Aim of the exercise: Lines before the one containing "red plate F8:G8" are excluded; reproduce that line and all lines after it in the entries below, exactly.

Before-and-after object listings:
——
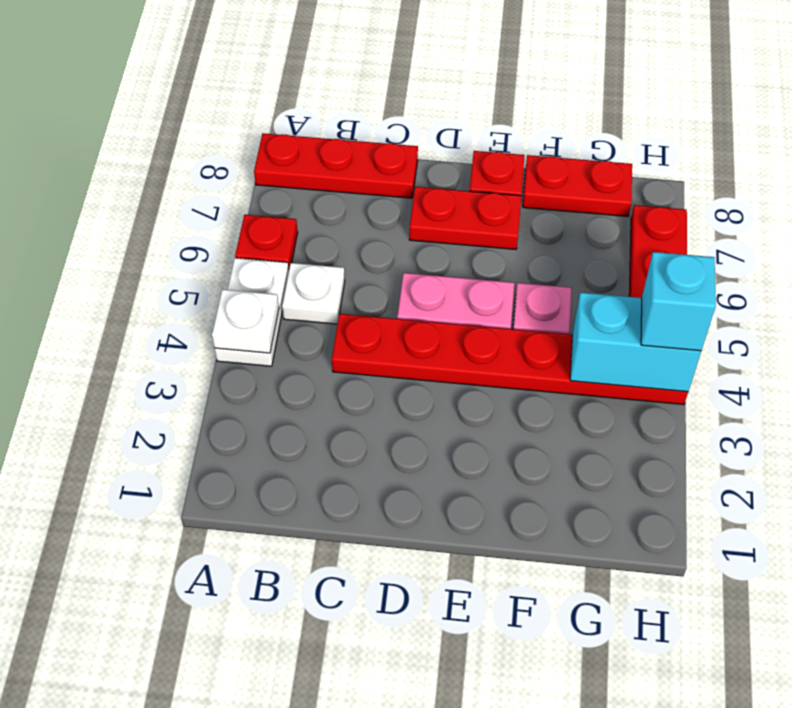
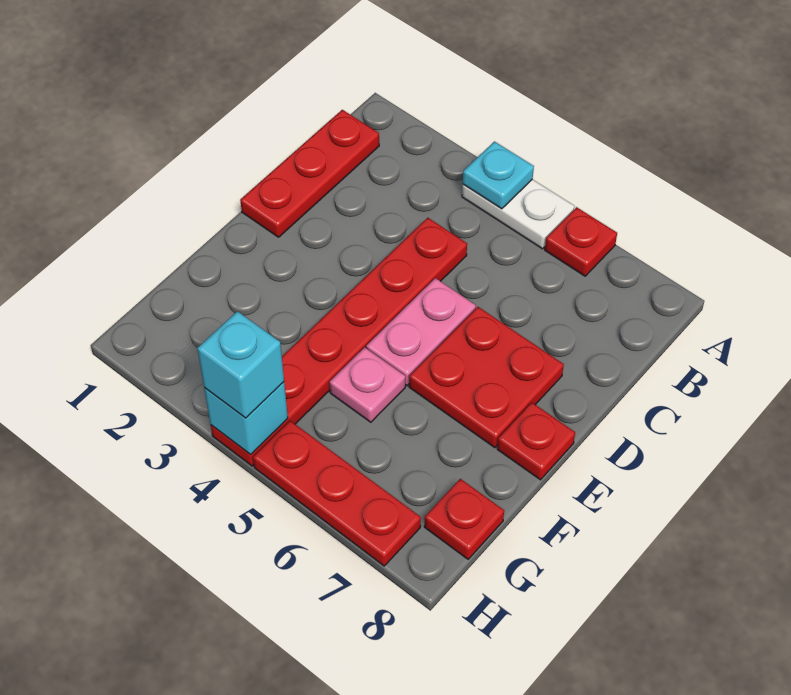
white plate A4 level 2 -> cyan plate A4 level 2
red plate A8:C8 level 1 -> red plate B1:D1 level 1
white plate B5 level 1 -> none
red plate D7:E7 level 1 -> red plate D6:E7 level 1
red plate F8:G8 level 1 -> red plate G8 level 1
cyan brick G4:H4 level 2 -> cyan brick H4 level 2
——
Written response:
red plate F8:G8 level 1 -> red plate G8 level 1
cyan brick G4:H4 level 2 -> cyan brick H4 level 2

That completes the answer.